__WRITTEN EXERCISE__
Convert every one of the entries below into a two-column CSV with the header columns "instruction" and "output", writing one row per entry. Put each entry's text and its answer in a separate quoted field, replacing any line breaks with spaces.

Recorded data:
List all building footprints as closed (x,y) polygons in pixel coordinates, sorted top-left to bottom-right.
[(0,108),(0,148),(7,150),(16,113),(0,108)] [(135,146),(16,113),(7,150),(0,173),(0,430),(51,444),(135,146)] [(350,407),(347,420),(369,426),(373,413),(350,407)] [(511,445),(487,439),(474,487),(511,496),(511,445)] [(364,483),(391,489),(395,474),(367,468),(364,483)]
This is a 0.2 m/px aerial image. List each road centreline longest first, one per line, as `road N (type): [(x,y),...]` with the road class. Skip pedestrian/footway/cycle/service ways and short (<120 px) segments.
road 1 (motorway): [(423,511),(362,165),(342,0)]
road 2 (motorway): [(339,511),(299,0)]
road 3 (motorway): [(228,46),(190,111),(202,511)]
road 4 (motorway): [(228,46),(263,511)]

__RESULT OF THE TASK__
instruction,output
"List all building footprints as closed (x,y) polygons in pixel coordinates, sorted top-left to bottom-right.","[(0,108),(0,148),(7,150),(16,113),(0,108)] [(135,146),(16,113),(7,150),(0,173),(0,430),(51,444),(135,146)] [(350,407),(347,420),(369,426),(373,413),(350,407)] [(511,445),(487,439),(474,487),(511,496),(511,445)] [(364,483),(391,489),(395,474),(367,468),(364,483)]"
"This is a 0.2 m/px aerial image. List each road centreline longest first, one per line, as `road N (type): [(x,y),...]` with the road class. Skip pedestrian/footway/cycle/service ways and short (<120 px) segments.","road 1 (motorway): [(423,511),(362,165),(342,0)] road 2 (motorway): [(339,511),(299,0)] road 3 (motorway): [(228,46),(190,111),(202,511)] road 4 (motorway): [(228,46),(263,511)]"